TRY IT:
Transcribe every line from the one containing "[(120,388),(105,392),(110,409),(124,405),(123,400),(120,388)]" through the end of the records below, exactly, but not the pictures.

☆ ☆ ☆ ☆

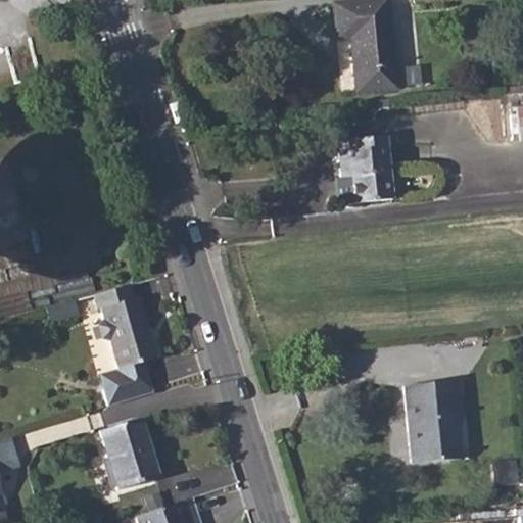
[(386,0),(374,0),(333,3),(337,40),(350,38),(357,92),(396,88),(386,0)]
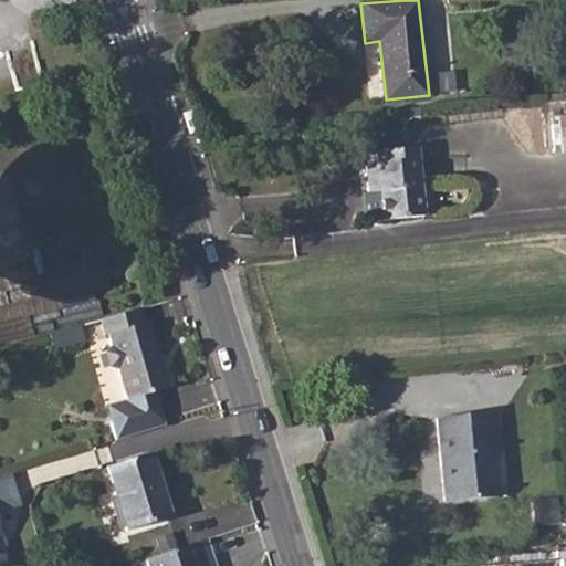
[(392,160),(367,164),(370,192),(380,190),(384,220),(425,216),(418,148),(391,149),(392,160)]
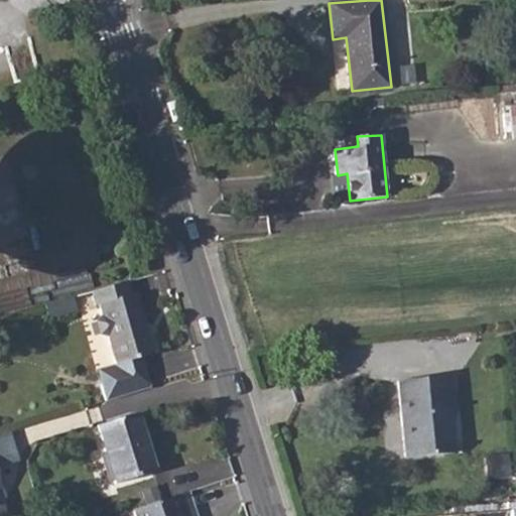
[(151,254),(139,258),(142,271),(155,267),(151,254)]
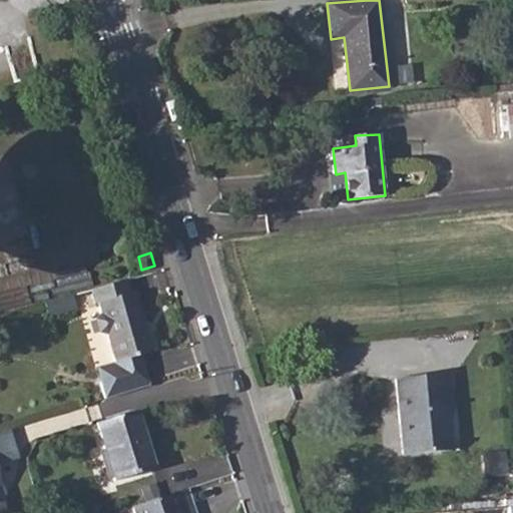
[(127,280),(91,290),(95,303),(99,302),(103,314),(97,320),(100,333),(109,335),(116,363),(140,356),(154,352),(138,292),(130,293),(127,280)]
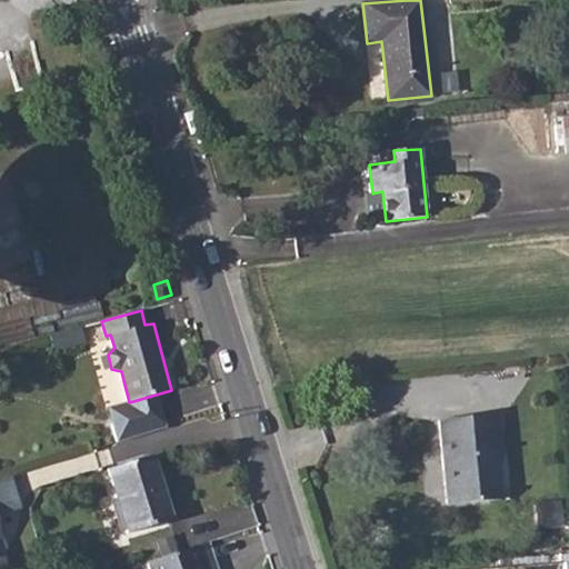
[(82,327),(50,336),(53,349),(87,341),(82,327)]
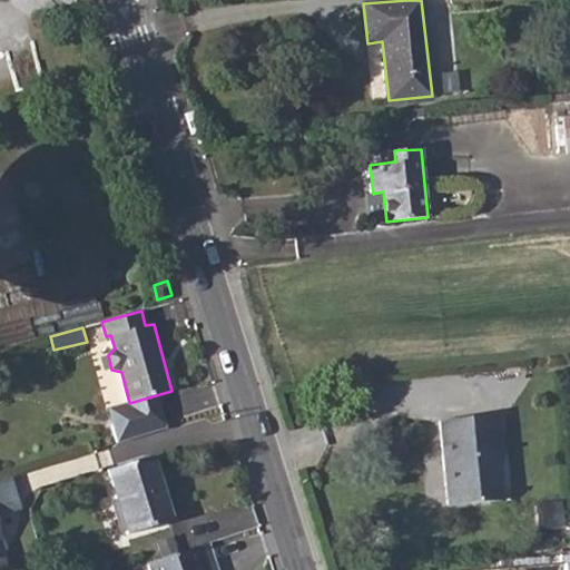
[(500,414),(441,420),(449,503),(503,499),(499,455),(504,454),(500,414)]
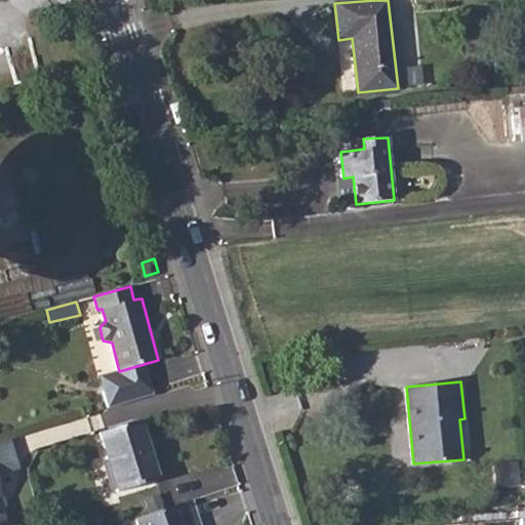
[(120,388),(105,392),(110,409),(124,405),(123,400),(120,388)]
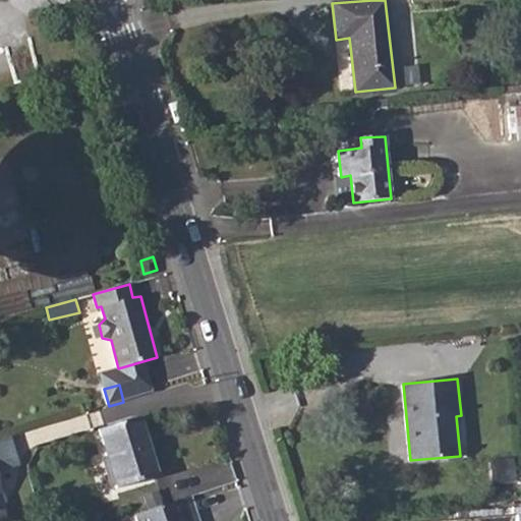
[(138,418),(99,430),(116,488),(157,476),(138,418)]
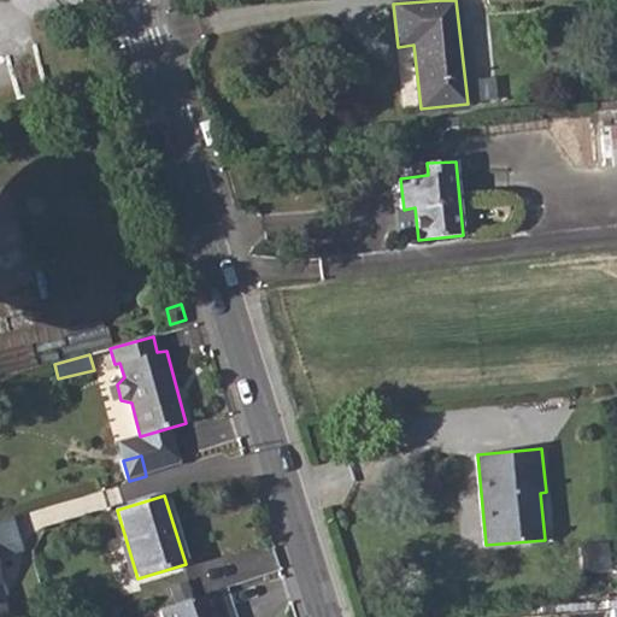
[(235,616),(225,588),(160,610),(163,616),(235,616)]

☆ ☆ ☆ ☆

TASK RESULT:
[(120,388),(105,392),(110,409),(124,405),(123,400),(120,388)]
[(138,418),(99,430),(116,488),(157,476),(138,418)]
[(235,616),(225,588),(160,610),(163,616),(235,616)]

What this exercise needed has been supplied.